- THE EXERCISE -
Copy out exactly the stretch of lines from the one containing "brown circle: moved 14 px left, 132 px down" through the last line below, leaving out the pictures.

- RECORD EXCERPTS -

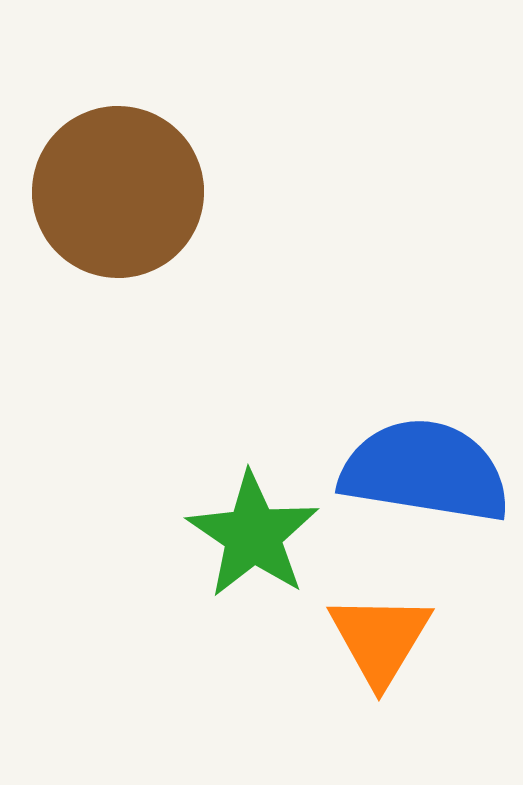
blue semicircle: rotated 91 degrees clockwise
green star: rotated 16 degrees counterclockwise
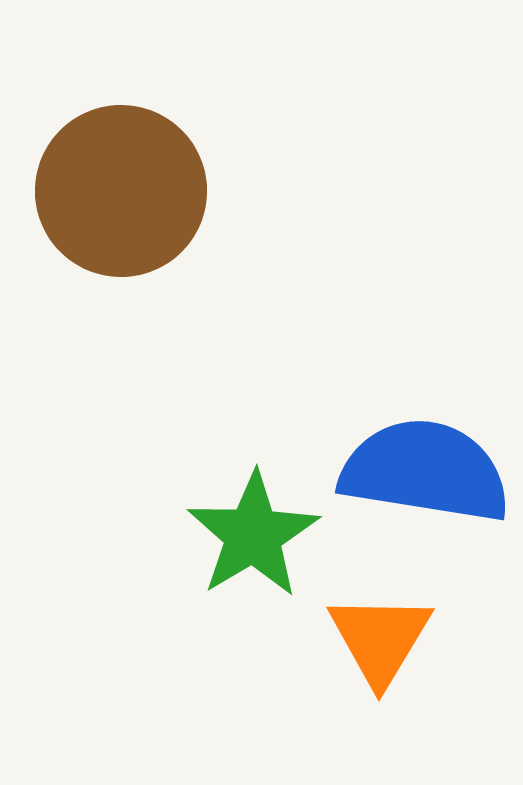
brown circle: moved 3 px right, 1 px up
green star: rotated 7 degrees clockwise
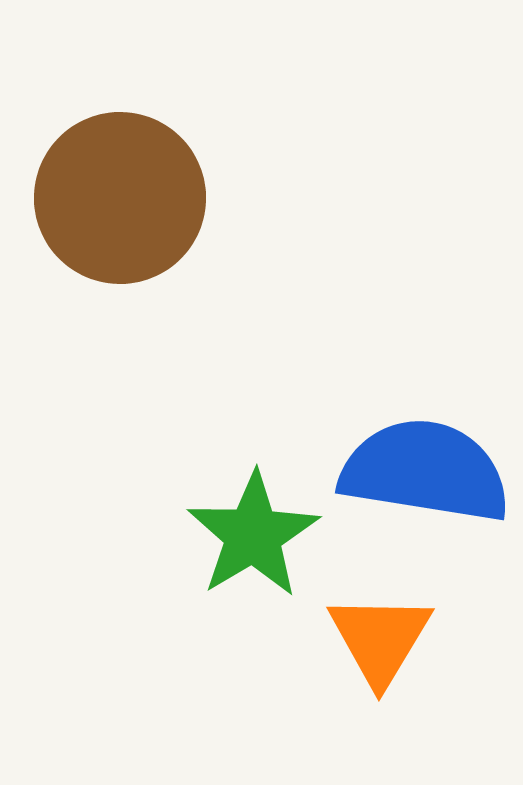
brown circle: moved 1 px left, 7 px down
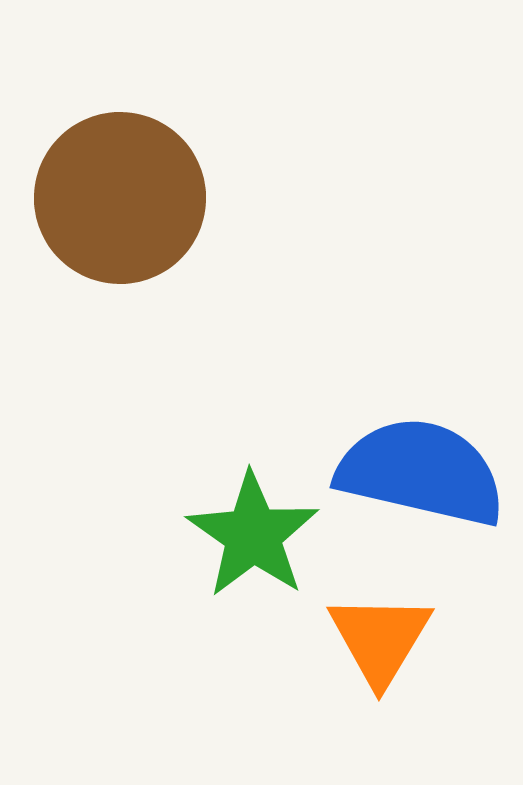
blue semicircle: moved 4 px left, 1 px down; rotated 4 degrees clockwise
green star: rotated 6 degrees counterclockwise
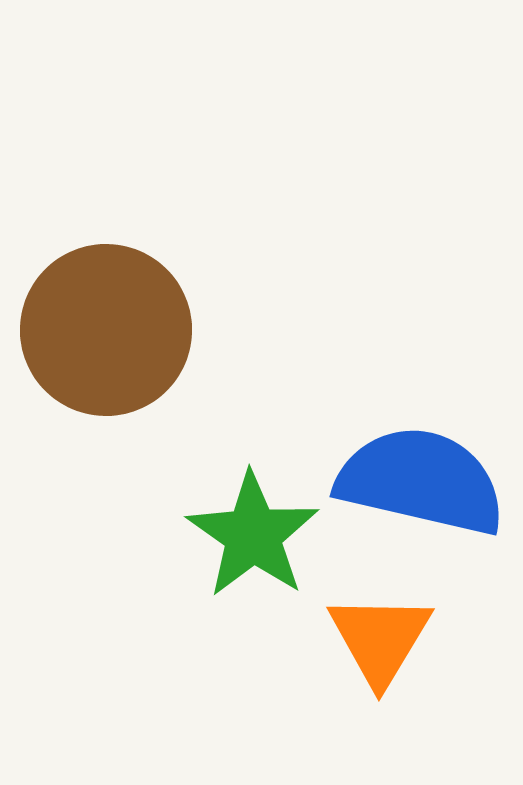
brown circle: moved 14 px left, 132 px down
blue semicircle: moved 9 px down
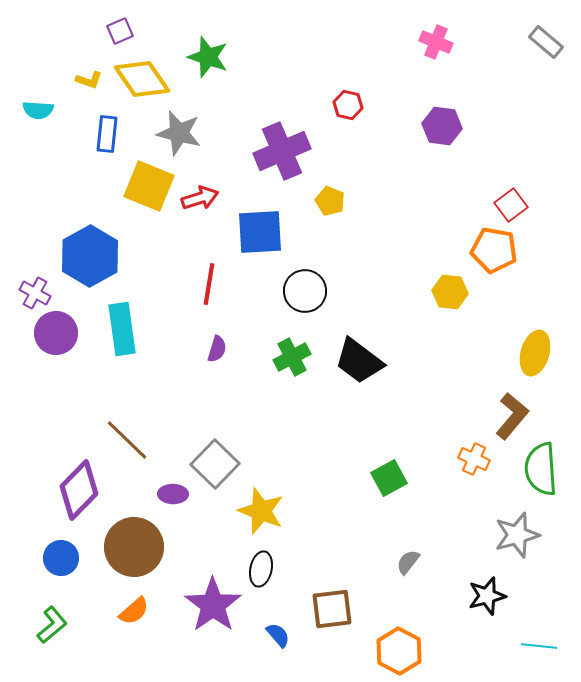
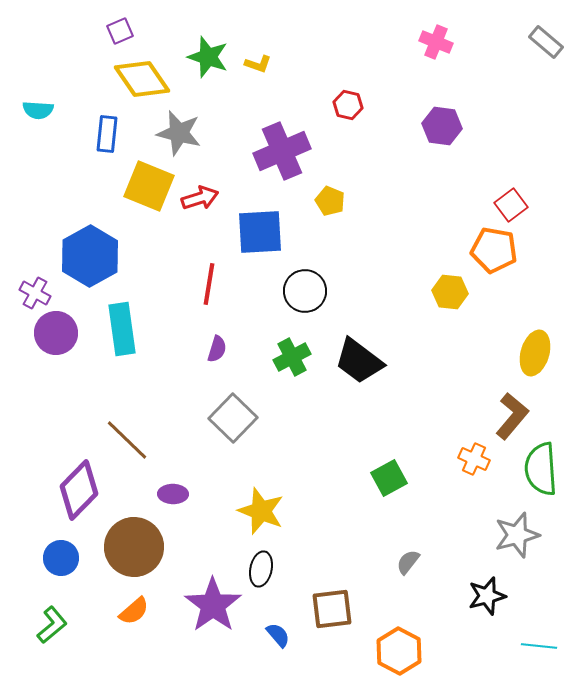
yellow L-shape at (89, 80): moved 169 px right, 16 px up
gray square at (215, 464): moved 18 px right, 46 px up
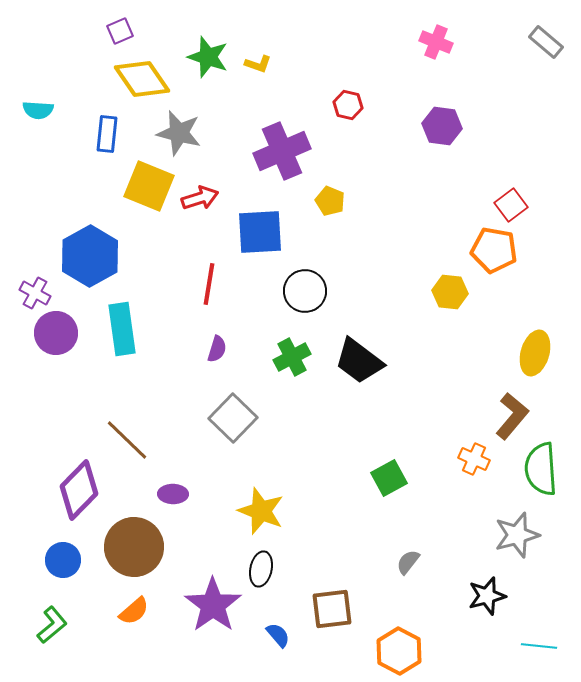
blue circle at (61, 558): moved 2 px right, 2 px down
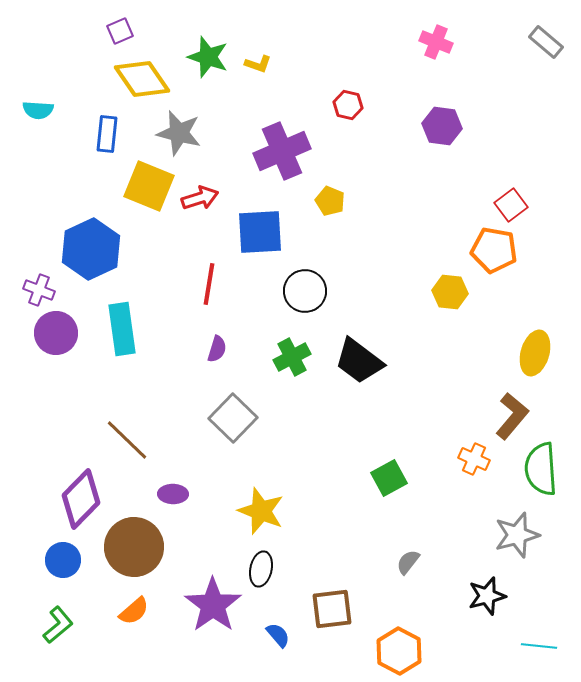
blue hexagon at (90, 256): moved 1 px right, 7 px up; rotated 4 degrees clockwise
purple cross at (35, 293): moved 4 px right, 3 px up; rotated 8 degrees counterclockwise
purple diamond at (79, 490): moved 2 px right, 9 px down
green L-shape at (52, 625): moved 6 px right
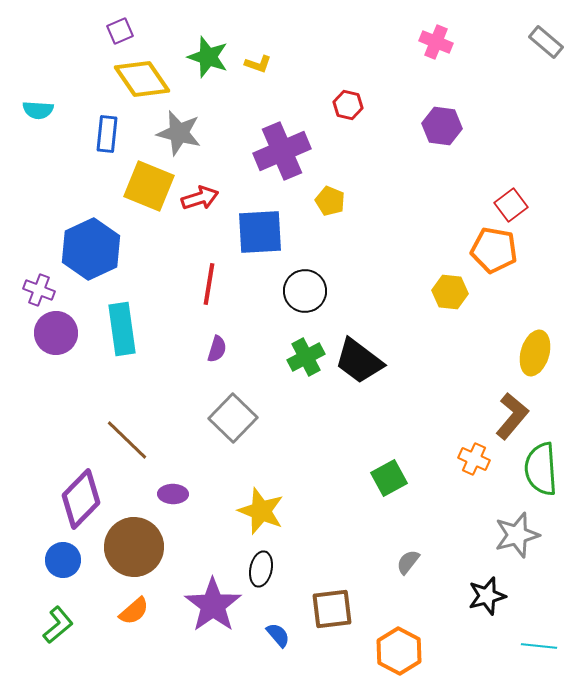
green cross at (292, 357): moved 14 px right
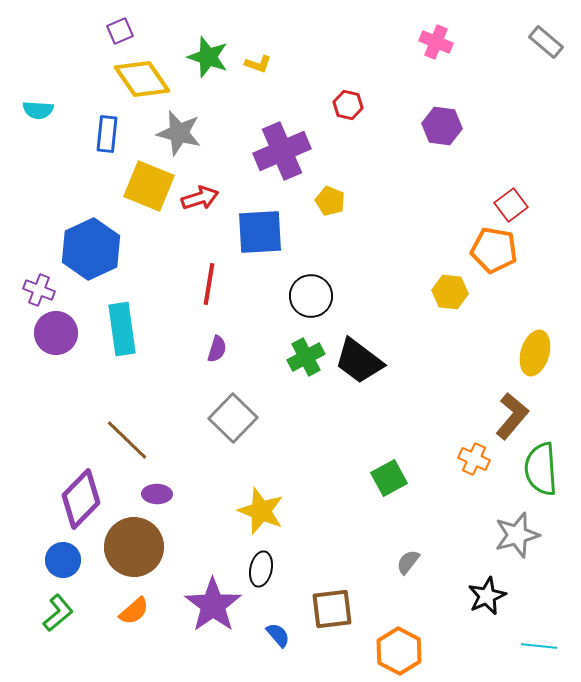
black circle at (305, 291): moved 6 px right, 5 px down
purple ellipse at (173, 494): moved 16 px left
black star at (487, 596): rotated 9 degrees counterclockwise
green L-shape at (58, 625): moved 12 px up
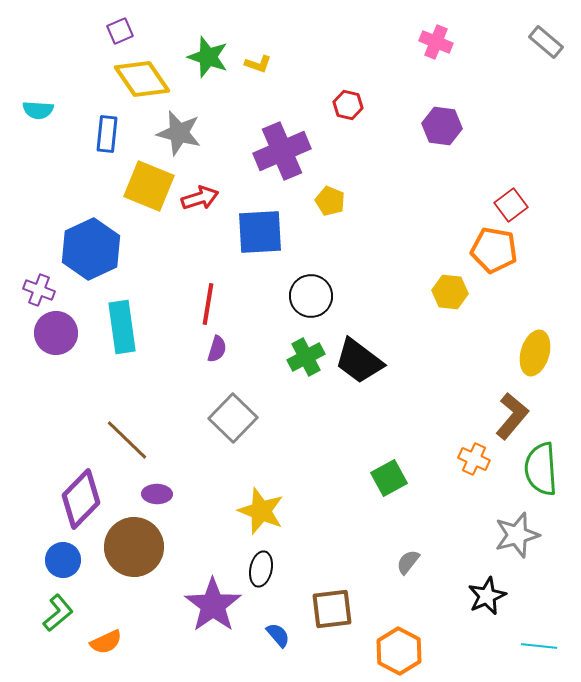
red line at (209, 284): moved 1 px left, 20 px down
cyan rectangle at (122, 329): moved 2 px up
orange semicircle at (134, 611): moved 28 px left, 31 px down; rotated 16 degrees clockwise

- OUTPUT OF THE EXERCISE -
brown circle: moved 14 px left, 132 px down
blue semicircle: moved 9 px down
yellow L-shape at (89, 80): moved 169 px right, 16 px up
gray square at (215, 464): moved 18 px right, 46 px up
blue circle at (61, 558): moved 2 px right, 2 px down
blue hexagon at (90, 256): moved 1 px right, 7 px up; rotated 4 degrees clockwise
purple cross at (35, 293): moved 4 px right, 3 px up; rotated 8 degrees counterclockwise
purple diamond at (79, 490): moved 2 px right, 9 px down
green L-shape at (52, 625): moved 6 px right
green cross at (292, 357): moved 14 px right
black circle at (305, 291): moved 6 px right, 5 px down
purple ellipse at (173, 494): moved 16 px left
black star at (487, 596): rotated 9 degrees counterclockwise
green L-shape at (58, 625): moved 12 px up
red line at (209, 284): moved 1 px left, 20 px down
cyan rectangle at (122, 329): moved 2 px up
orange semicircle at (134, 611): moved 28 px left, 31 px down; rotated 16 degrees clockwise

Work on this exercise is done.